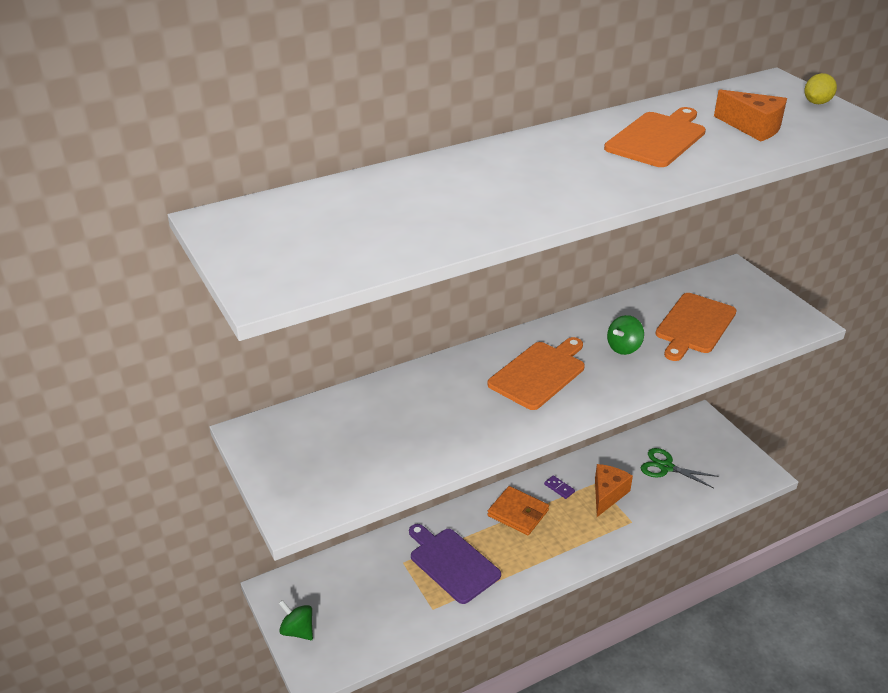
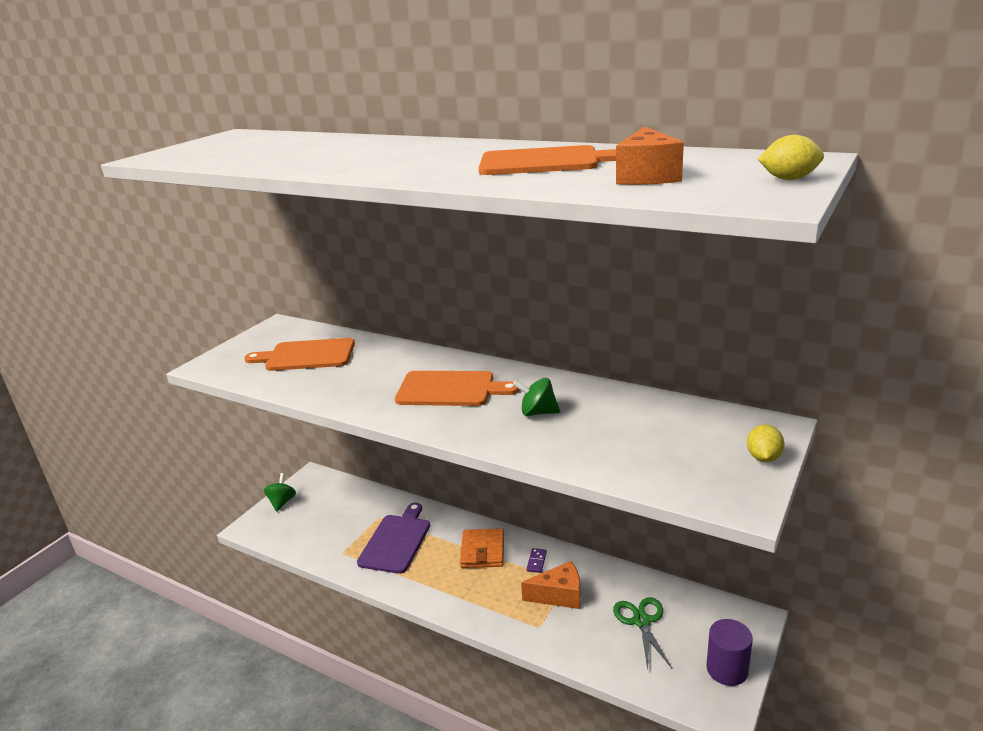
camera: 60 degrees right, 10 degrees down
(694, 325) = (628, 436): orange cutting board -> orange cutting board (306, 356)
(735, 453) = (727, 669): none -> purple cylinder
(764, 291) = (763, 458): none -> yellow lemon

Problem description: The lines you return should be those above that contain the word "none", every one of them.

Output of the exercise:
(735, 453) = (727, 669): none -> purple cylinder
(764, 291) = (763, 458): none -> yellow lemon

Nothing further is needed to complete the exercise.